WORK ITEM ->
An exact, complete copy of the data is all that is needed.

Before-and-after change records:
------------------------------------------------------------
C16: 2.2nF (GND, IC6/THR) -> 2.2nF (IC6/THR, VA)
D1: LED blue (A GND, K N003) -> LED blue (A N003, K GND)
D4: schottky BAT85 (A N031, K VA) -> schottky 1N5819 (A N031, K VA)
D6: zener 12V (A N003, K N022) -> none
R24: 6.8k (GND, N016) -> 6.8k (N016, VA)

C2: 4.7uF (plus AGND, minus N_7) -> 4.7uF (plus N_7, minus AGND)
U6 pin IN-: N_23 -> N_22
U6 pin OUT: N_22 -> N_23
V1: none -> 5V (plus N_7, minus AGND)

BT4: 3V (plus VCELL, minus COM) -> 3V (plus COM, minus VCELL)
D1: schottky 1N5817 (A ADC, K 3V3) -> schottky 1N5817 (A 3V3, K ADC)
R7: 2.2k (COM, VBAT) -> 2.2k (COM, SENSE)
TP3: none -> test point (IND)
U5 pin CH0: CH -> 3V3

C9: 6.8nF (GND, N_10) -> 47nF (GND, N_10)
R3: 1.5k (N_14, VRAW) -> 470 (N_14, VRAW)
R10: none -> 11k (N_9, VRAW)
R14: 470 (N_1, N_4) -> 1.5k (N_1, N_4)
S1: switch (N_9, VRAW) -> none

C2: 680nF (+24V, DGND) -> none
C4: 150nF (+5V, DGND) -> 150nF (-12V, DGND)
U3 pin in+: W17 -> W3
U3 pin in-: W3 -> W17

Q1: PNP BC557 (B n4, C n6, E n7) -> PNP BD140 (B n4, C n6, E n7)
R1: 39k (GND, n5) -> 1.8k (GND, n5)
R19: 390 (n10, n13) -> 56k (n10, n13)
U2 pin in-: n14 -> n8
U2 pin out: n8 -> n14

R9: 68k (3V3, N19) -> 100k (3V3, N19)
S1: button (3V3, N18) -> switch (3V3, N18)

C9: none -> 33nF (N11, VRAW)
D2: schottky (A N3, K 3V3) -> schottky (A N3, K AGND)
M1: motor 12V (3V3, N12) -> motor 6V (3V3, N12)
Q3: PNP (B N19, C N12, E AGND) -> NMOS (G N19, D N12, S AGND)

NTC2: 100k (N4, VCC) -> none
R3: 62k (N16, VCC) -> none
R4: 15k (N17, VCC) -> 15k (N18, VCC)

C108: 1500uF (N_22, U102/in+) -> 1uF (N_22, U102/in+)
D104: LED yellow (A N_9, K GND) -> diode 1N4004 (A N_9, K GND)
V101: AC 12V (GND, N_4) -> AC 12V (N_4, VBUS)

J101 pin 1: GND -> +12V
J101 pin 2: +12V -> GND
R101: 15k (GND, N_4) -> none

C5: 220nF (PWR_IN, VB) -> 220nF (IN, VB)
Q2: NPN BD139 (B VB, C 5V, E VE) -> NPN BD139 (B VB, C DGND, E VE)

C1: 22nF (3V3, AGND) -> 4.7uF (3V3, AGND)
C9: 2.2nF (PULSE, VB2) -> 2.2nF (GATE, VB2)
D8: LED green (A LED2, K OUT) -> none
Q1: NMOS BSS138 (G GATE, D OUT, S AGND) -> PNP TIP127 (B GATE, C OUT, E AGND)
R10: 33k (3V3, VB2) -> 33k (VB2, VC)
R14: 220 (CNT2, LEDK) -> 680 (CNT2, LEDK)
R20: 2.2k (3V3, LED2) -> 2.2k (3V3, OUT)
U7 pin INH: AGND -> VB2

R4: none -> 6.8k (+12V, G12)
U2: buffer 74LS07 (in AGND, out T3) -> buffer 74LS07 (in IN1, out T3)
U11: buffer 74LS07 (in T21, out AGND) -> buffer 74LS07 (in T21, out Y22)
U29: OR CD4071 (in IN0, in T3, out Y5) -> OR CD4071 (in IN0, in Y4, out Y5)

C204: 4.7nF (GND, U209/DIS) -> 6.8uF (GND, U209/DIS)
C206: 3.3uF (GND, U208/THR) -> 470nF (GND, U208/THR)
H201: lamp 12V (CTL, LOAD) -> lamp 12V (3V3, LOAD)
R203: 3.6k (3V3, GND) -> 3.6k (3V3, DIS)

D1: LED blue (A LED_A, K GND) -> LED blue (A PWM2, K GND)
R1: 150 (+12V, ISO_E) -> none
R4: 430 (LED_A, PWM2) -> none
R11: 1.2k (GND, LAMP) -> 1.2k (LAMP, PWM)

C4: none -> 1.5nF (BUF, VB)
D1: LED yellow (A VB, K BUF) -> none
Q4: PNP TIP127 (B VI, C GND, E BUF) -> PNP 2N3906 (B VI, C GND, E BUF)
------------------------------------------------------------
EXERCISE ANSWER ->
C16: 2.2nF (GND, IC6/THR) -> 2.2nF (IC6/THR, VA)
D1: LED blue (A GND, K N003) -> LED blue (A N003, K GND)
D4: schottky BAT85 (A N031, K VA) -> schottky 1N5819 (A N031, K VA)
D6: zener 12V (A N003, K N022) -> none
R24: 6.8k (GND, N016) -> 6.8k (N016, VA)

C2: 4.7uF (plus AGND, minus N_7) -> 4.7uF (plus N_7, minus AGND)
U6 pin IN-: N_23 -> N_22
U6 pin OUT: N_22 -> N_23
V1: none -> 5V (plus N_7, minus AGND)

BT4: 3V (plus VCELL, minus COM) -> 3V (plus COM, minus VCELL)
D1: schottky 1N5817 (A ADC, K 3V3) -> schottky 1N5817 (A 3V3, K ADC)
R7: 2.2k (COM, VBAT) -> 2.2k (COM, SENSE)
TP3: none -> test point (IND)
U5 pin CH0: CH -> 3V3

C9: 6.8nF (GND, N_10) -> 47nF (GND, N_10)
R3: 1.5k (N_14, VRAW) -> 470 (N_14, VRAW)
R10: none -> 11k (N_9, VRAW)
R14: 470 (N_1, N_4) -> 1.5k (N_1, N_4)
S1: switch (N_9, VRAW) -> none

C2: 680nF (+24V, DGND) -> none
C4: 150nF (+5V, DGND) -> 150nF (-12V, DGND)
U3 pin in+: W17 -> W3
U3 pin in-: W3 -> W17

Q1: PNP BC557 (B n4, C n6, E n7) -> PNP BD140 (B n4, C n6, E n7)
R1: 39k (GND, n5) -> 1.8k (GND, n5)
R19: 390 (n10, n13) -> 56k (n10, n13)
U2 pin in-: n14 -> n8
U2 pin out: n8 -> n14

R9: 68k (3V3, N19) -> 100k (3V3, N19)
S1: button (3V3, N18) -> switch (3V3, N18)

C9: none -> 33nF (N11, VRAW)
D2: schottky (A N3, K 3V3) -> schottky (A N3, K AGND)
M1: motor 12V (3V3, N12) -> motor 6V (3V3, N12)
Q3: PNP (B N19, C N12, E AGND) -> NMOS (G N19, D N12, S AGND)

NTC2: 100k (N4, VCC) -> none
R3: 62k (N16, VCC) -> none
R4: 15k (N17, VCC) -> 15k (N18, VCC)

C108: 1500uF (N_22, U102/in+) -> 1uF (N_22, U102/in+)
D104: LED yellow (A N_9, K GND) -> diode 1N4004 (A N_9, K GND)
V101: AC 12V (GND, N_4) -> AC 12V (N_4, VBUS)

J101 pin 1: GND -> +12V
J101 pin 2: +12V -> GND
R101: 15k (GND, N_4) -> none

C5: 220nF (PWR_IN, VB) -> 220nF (IN, VB)
Q2: NPN BD139 (B VB, C 5V, E VE) -> NPN BD139 (B VB, C DGND, E VE)

C1: 22nF (3V3, AGND) -> 4.7uF (3V3, AGND)
C9: 2.2nF (PULSE, VB2) -> 2.2nF (GATE, VB2)
D8: LED green (A LED2, K OUT) -> none
Q1: NMOS BSS138 (G GATE, D OUT, S AGND) -> PNP TIP127 (B GATE, C OUT, E AGND)
R10: 33k (3V3, VB2) -> 33k (VB2, VC)
R14: 220 (CNT2, LEDK) -> 680 (CNT2, LEDK)
R20: 2.2k (3V3, LED2) -> 2.2k (3V3, OUT)
U7 pin INH: AGND -> VB2

R4: none -> 6.8k (+12V, G12)
U2: buffer 74LS07 (in AGND, out T3) -> buffer 74LS07 (in IN1, out T3)
U11: buffer 74LS07 (in T21, out AGND) -> buffer 74LS07 (in T21, out Y22)
U29: OR CD4071 (in IN0, in T3, out Y5) -> OR CD4071 (in IN0, in Y4, out Y5)

C204: 4.7nF (GND, U209/DIS) -> 6.8uF (GND, U209/DIS)
C206: 3.3uF (GND, U208/THR) -> 470nF (GND, U208/THR)
H201: lamp 12V (CTL, LOAD) -> lamp 12V (3V3, LOAD)
R203: 3.6k (3V3, GND) -> 3.6k (3V3, DIS)

D1: LED blue (A LED_A, K GND) -> LED blue (A PWM2, K GND)
R1: 150 (+12V, ISO_E) -> none
R4: 430 (LED_A, PWM2) -> none
R11: 1.2k (GND, LAMP) -> 1.2k (LAMP, PWM)

C4: none -> 1.5nF (BUF, VB)
D1: LED yellow (A VB, K BUF) -> none
Q4: PNP TIP127 (B VI, C GND, E BUF) -> PNP 2N3906 (B VI, C GND, E BUF)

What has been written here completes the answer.